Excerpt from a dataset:
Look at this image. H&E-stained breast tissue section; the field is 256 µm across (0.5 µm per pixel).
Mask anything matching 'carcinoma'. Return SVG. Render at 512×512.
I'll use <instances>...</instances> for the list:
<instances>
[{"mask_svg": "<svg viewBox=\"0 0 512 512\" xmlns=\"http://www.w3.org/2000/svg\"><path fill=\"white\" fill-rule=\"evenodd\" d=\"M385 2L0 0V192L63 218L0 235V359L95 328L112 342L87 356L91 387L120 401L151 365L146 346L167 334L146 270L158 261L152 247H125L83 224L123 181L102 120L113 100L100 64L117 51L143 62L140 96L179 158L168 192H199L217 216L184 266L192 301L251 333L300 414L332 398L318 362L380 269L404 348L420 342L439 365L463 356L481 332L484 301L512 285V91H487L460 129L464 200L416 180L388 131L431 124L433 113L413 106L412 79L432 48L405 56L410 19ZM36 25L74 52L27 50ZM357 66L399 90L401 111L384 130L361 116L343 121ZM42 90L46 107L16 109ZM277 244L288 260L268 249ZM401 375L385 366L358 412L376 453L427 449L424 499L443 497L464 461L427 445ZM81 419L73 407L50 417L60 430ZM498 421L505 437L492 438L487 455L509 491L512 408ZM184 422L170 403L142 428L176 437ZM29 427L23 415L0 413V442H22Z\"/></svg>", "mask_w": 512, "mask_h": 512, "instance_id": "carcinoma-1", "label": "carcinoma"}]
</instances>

PROBLEM DESCRIPTION:
All entries shown above should be printed again exactly.

OUTPUT OF THE EXERCISE:
Look at this image. H&E-stained breast tissue section; the field is 256 µm across (0.5 µm per pixel).
Mask anything matching 'carcinoma'. Return SVG. Render at 512×512.
I'll use <instances>...</instances> for the list:
<instances>
[{"mask_svg": "<svg viewBox=\"0 0 512 512\" xmlns=\"http://www.w3.org/2000/svg\"><path fill=\"white\" fill-rule=\"evenodd\" d=\"M385 2L0 0V192L63 218L0 235V359L95 328L112 342L87 356L91 387L120 401L151 365L146 346L167 334L146 270L158 261L152 247H125L83 224L123 181L102 120L113 100L100 64L117 51L143 62L140 96L179 158L168 192H199L217 216L184 266L192 301L251 333L300 414L332 398L318 362L380 269L404 348L420 342L439 365L463 356L481 332L484 301L512 285V91H487L460 129L464 200L416 180L388 131L431 124L433 113L413 106L412 79L432 48L405 56L410 19ZM36 25L74 52L27 50ZM357 66L399 90L401 111L384 130L361 116L343 121ZM42 90L46 107L16 109ZM277 244L288 260L268 249ZM401 375L385 366L358 412L376 453L427 449L424 499L443 497L464 461L427 445ZM81 419L73 407L50 417L60 430ZM498 421L505 437L492 438L487 455L509 491L512 408ZM184 422L170 403L142 428L176 437ZM29 427L23 415L0 413V442H22Z\"/></svg>", "mask_w": 512, "mask_h": 512, "instance_id": "carcinoma-1", "label": "carcinoma"}]
</instances>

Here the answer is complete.